RECORD EXTRACTS:

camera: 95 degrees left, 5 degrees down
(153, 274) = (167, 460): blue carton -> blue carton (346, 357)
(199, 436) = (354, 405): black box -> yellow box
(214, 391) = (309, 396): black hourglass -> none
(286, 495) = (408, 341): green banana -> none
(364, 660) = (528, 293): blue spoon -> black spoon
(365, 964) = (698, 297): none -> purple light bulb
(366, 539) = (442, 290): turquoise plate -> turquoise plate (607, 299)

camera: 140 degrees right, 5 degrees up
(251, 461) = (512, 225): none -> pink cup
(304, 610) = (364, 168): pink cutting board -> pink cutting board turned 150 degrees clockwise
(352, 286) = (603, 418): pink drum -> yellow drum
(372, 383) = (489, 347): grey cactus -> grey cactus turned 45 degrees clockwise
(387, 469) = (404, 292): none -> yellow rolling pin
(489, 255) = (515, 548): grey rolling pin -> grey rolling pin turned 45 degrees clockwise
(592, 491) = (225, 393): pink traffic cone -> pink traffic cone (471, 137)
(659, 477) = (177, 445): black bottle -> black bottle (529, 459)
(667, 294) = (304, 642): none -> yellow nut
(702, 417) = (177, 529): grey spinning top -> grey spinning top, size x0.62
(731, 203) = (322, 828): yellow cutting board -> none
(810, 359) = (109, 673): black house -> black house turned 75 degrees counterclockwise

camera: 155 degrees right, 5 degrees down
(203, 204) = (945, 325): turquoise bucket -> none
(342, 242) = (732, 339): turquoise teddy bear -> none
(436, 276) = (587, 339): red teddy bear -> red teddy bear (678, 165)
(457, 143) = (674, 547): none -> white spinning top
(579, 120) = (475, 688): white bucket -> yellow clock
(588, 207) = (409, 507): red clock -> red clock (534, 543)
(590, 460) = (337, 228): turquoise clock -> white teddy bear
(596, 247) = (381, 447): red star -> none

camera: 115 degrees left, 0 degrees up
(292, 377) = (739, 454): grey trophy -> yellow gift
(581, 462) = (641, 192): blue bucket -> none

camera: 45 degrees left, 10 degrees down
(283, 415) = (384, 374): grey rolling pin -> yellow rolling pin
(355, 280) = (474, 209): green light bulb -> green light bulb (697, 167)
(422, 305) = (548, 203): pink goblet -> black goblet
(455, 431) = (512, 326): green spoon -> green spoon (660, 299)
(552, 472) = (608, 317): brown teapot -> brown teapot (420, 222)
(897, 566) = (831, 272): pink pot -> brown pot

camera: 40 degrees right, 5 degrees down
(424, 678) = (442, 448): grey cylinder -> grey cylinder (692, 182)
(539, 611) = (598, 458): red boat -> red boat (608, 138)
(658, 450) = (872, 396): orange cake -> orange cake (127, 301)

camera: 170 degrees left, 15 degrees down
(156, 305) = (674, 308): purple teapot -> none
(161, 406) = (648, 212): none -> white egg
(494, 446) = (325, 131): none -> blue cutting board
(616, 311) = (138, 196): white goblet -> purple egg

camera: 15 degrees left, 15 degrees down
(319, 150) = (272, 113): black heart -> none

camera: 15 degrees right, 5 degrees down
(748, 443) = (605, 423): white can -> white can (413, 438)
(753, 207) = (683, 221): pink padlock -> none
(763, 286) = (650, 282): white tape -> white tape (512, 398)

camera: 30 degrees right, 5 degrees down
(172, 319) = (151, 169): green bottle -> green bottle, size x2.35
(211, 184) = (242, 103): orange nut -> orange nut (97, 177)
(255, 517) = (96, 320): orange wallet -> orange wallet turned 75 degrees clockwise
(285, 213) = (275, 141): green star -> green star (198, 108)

WHAT TO WORK ON: Please give back the entries above, unchanged and complete.

TASK SOLUTION:
camera: 95 degrees left, 5 degrees down
(153, 274) = (167, 460): blue carton -> blue carton (346, 357)
(199, 436) = (354, 405): black box -> yellow box
(214, 391) = (309, 396): black hourglass -> none
(286, 495) = (408, 341): green banana -> none
(364, 660) = (528, 293): blue spoon -> black spoon
(365, 964) = (698, 297): none -> purple light bulb
(366, 539) = (442, 290): turquoise plate -> turquoise plate (607, 299)

camera: 140 degrees right, 5 degrees up
(251, 461) = (512, 225): none -> pink cup
(304, 610) = (364, 168): pink cutting board -> pink cutting board turned 150 degrees clockwise
(352, 286) = (603, 418): pink drum -> yellow drum
(372, 383) = (489, 347): grey cactus -> grey cactus turned 45 degrees clockwise
(387, 469) = (404, 292): none -> yellow rolling pin
(489, 255) = (515, 548): grey rolling pin -> grey rolling pin turned 45 degrees clockwise
(592, 491) = (225, 393): pink traffic cone -> pink traffic cone (471, 137)
(659, 477) = (177, 445): black bottle -> black bottle (529, 459)
(667, 294) = (304, 642): none -> yellow nut
(702, 417) = (177, 529): grey spinning top -> grey spinning top, size x0.62
(731, 203) = (322, 828): yellow cutting board -> none
(810, 359) = (109, 673): black house -> black house turned 75 degrees counterclockwise

camera: 155 degrees right, 5 degrees down
(203, 204) = (945, 325): turquoise bucket -> none
(342, 242) = (732, 339): turquoise teddy bear -> none
(436, 276) = (587, 339): red teddy bear -> red teddy bear (678, 165)
(457, 143) = (674, 547): none -> white spinning top
(579, 120) = (475, 688): white bucket -> yellow clock
(588, 207) = (409, 507): red clock -> red clock (534, 543)
(590, 460) = (337, 228): turquoise clock -> white teddy bear
(596, 247) = (381, 447): red star -> none

camera: 115 degrees left, 0 degrees up
(292, 377) = (739, 454): grey trophy -> yellow gift
(581, 462) = (641, 192): blue bucket -> none

camera: 45 degrees left, 10 degrees down
(283, 415) = (384, 374): grey rolling pin -> yellow rolling pin
(355, 280) = (474, 209): green light bulb -> green light bulb (697, 167)
(422, 305) = (548, 203): pink goblet -> black goblet
(455, 431) = (512, 326): green spoon -> green spoon (660, 299)
(552, 472) = (608, 317): brown teapot -> brown teapot (420, 222)
(897, 566) = (831, 272): pink pot -> brown pot

camera: 40 degrees right, 5 degrees down
(424, 678) = (442, 448): grey cylinder -> grey cylinder (692, 182)
(539, 611) = (598, 458): red boat -> red boat (608, 138)
(658, 450) = (872, 396): orange cake -> orange cake (127, 301)

camera: 170 degrees left, 15 degrees down
(156, 305) = (674, 308): purple teapot -> none
(161, 406) = (648, 212): none -> white egg
(494, 446) = (325, 131): none -> blue cutting board
(616, 311) = (138, 196): white goblet -> purple egg

camera: 15 degrees left, 15 degrees down
(319, 150) = (272, 113): black heart -> none

camera: 15 degrees right, 5 degrees down
(748, 443) = (605, 423): white can -> white can (413, 438)
(753, 207) = (683, 221): pink padlock -> none
(763, 286) = (650, 282): white tape -> white tape (512, 398)

camera: 30 degrees right, 5 degrees down
(172, 319) = (151, 169): green bottle -> green bottle, size x2.35
(211, 184) = (242, 103): orange nut -> orange nut (97, 177)
(255, 517) = (96, 320): orange wallet -> orange wallet turned 75 degrees clockwise
(285, 213) = (275, 141): green star -> green star (198, 108)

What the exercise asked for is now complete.